**Given problem**: Collect every line in the records below that contains the string "kern". Case counts.

**Given data**:
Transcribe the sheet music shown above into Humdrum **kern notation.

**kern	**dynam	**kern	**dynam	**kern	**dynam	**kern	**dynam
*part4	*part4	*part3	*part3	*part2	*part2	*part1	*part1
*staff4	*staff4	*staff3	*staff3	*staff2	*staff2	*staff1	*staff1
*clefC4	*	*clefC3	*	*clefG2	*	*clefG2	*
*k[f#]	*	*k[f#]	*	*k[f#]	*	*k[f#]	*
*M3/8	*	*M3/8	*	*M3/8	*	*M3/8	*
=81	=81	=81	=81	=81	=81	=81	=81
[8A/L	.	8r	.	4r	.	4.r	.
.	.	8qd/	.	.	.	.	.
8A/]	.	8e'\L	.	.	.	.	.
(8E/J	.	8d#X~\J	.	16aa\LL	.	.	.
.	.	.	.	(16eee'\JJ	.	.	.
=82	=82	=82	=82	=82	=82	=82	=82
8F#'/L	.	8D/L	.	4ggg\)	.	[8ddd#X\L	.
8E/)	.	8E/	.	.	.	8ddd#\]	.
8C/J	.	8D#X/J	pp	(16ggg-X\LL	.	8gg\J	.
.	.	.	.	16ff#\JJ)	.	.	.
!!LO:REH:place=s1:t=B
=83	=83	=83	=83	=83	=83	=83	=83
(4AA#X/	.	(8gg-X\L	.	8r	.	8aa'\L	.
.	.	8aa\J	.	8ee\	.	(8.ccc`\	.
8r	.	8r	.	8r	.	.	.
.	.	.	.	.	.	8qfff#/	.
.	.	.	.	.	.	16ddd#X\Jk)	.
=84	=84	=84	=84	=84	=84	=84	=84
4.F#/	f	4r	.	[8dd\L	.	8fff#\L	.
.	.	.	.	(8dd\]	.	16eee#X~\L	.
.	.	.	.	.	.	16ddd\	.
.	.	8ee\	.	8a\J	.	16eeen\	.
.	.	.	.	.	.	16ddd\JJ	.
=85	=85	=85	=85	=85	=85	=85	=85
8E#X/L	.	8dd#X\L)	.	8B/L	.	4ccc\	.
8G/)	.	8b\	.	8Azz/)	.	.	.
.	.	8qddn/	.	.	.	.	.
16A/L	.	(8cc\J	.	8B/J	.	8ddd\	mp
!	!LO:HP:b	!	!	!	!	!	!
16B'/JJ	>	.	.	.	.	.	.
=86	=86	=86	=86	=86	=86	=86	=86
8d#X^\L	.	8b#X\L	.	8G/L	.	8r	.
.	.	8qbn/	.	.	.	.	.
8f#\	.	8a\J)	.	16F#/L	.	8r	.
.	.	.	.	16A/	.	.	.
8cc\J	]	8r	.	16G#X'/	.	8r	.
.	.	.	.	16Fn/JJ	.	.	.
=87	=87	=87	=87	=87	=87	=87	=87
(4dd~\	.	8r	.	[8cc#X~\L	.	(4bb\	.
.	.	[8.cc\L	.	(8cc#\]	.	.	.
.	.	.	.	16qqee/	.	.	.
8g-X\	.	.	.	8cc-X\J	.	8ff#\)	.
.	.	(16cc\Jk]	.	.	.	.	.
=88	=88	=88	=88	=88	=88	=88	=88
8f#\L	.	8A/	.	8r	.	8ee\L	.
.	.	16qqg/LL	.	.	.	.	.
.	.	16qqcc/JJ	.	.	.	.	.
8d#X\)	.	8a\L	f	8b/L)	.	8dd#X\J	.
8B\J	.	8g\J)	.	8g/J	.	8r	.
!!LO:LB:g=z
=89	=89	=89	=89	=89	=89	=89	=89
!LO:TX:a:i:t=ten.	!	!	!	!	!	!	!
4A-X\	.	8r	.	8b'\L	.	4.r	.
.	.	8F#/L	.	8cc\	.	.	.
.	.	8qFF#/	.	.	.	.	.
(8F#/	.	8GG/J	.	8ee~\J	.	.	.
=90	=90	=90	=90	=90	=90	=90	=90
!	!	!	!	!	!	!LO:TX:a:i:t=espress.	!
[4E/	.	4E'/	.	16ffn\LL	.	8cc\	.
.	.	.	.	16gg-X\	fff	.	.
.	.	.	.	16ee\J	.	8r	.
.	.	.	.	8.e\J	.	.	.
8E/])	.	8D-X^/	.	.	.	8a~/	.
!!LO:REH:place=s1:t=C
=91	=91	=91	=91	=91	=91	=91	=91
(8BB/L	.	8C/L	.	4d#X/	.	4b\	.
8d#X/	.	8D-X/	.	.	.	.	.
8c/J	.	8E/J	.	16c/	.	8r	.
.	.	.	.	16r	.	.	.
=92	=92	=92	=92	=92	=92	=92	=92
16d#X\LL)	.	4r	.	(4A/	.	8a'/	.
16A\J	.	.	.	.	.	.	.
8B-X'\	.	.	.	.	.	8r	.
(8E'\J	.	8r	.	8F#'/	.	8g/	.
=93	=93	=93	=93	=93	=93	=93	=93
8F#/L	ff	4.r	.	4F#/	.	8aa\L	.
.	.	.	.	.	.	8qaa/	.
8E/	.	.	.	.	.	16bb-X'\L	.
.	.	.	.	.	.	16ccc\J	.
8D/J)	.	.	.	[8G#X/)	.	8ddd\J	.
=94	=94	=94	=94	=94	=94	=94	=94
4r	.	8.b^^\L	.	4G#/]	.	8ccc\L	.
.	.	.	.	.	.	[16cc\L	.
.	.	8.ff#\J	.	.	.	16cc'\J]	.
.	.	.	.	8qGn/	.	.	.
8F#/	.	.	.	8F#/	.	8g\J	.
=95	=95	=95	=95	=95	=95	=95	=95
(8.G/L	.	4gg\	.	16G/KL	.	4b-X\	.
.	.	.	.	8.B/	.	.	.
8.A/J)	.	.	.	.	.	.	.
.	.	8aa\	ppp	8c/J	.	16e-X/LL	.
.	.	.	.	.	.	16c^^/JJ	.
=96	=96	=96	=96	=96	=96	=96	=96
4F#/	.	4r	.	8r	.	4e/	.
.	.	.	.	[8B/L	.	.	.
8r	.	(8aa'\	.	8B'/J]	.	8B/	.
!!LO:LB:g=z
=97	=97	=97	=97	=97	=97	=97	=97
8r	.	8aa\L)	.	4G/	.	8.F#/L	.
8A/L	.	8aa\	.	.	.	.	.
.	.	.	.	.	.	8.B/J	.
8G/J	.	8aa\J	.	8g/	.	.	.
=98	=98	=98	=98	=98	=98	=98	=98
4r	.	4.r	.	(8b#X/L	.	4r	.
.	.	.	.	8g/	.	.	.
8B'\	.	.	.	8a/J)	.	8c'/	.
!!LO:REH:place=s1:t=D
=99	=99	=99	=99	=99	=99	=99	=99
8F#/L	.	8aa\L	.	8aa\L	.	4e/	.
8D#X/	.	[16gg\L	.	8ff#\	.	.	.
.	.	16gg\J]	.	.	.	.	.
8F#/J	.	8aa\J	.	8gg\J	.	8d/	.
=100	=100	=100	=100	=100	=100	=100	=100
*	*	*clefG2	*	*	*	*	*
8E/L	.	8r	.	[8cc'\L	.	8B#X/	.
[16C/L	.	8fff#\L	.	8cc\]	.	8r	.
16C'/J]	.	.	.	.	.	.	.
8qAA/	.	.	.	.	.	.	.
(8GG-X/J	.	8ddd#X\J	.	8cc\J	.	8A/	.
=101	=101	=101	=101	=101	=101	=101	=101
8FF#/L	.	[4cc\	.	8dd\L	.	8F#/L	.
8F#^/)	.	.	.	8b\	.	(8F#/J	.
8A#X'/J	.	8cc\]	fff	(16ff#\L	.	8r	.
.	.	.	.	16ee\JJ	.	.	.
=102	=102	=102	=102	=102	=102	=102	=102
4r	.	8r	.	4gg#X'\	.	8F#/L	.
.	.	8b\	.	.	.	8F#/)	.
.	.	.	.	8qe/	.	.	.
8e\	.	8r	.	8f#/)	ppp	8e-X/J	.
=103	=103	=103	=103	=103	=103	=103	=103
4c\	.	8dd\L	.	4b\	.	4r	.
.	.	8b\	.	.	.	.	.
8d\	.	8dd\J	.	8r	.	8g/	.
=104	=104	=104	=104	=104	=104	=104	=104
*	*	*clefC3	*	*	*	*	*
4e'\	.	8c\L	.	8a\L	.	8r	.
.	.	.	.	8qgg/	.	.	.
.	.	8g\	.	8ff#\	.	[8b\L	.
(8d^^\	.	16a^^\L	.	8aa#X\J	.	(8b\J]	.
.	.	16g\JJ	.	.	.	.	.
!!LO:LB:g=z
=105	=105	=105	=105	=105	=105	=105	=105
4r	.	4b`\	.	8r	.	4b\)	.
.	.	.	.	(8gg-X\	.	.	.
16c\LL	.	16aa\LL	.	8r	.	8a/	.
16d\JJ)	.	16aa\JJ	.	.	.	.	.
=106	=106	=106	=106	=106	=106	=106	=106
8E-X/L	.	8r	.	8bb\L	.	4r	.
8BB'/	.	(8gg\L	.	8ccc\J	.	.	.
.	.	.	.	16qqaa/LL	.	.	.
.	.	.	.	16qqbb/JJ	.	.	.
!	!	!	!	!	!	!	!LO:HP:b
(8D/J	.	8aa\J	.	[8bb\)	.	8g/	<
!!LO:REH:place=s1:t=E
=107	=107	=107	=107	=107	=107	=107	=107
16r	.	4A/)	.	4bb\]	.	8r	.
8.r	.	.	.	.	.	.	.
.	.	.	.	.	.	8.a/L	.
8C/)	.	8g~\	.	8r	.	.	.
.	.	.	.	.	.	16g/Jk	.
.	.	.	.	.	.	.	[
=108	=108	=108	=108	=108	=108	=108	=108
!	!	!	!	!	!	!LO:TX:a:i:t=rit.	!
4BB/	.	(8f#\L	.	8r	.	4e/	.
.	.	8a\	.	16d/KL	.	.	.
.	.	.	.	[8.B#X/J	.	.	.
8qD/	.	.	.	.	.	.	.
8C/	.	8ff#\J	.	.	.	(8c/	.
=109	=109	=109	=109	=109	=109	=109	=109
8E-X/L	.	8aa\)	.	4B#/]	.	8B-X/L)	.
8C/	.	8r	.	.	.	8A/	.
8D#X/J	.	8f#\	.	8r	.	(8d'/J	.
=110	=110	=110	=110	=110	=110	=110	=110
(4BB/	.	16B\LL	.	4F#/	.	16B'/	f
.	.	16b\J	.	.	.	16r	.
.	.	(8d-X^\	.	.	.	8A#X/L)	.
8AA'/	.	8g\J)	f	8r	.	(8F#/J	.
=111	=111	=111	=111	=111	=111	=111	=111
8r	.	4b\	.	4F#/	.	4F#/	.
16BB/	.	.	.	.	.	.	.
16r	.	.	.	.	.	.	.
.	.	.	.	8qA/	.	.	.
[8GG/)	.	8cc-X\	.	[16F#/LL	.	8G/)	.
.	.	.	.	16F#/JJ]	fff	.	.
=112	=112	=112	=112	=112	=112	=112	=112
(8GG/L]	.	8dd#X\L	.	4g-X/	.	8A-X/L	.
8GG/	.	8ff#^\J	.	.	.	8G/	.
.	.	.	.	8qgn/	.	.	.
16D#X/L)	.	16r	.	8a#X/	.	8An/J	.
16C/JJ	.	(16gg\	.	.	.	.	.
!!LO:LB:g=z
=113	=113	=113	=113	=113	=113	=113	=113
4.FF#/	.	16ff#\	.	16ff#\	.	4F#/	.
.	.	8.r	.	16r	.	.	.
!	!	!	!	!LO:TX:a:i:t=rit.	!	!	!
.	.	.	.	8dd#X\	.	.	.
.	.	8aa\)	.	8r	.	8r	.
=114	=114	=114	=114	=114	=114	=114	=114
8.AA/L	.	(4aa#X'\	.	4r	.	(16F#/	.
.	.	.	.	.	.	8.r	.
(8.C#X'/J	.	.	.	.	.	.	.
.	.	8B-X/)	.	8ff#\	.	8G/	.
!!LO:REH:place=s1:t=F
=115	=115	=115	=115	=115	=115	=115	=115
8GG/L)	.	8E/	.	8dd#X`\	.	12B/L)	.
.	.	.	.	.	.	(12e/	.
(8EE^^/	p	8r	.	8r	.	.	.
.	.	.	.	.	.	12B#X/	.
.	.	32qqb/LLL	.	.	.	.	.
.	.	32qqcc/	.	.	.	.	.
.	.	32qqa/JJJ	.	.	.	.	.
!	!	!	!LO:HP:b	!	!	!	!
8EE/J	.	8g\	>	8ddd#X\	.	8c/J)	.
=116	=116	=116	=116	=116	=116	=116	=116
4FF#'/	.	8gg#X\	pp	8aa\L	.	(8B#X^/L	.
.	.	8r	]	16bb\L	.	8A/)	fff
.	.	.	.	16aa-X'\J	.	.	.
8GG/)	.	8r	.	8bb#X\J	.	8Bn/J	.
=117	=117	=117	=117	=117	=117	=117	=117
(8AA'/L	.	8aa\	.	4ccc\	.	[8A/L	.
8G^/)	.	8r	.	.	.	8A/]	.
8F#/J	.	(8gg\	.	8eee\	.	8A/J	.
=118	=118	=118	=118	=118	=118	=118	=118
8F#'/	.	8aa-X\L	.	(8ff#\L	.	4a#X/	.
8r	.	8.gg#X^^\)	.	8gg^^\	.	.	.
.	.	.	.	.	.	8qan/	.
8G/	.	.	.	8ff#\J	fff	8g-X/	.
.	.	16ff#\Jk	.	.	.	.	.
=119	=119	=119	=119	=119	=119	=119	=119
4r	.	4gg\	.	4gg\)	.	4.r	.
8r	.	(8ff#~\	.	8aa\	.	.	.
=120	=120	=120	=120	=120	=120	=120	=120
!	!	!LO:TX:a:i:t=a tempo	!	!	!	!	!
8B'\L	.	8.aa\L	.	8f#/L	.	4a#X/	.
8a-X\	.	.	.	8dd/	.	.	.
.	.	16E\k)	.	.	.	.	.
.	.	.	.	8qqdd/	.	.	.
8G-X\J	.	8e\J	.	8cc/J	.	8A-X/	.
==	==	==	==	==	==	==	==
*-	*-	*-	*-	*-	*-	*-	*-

**Written answer**:
Transcribe the sheet music shown above into Humdrum **kern notation.
**kern	**dynam	**kern	**dynam	**kern	**dynam	**kern	**dynam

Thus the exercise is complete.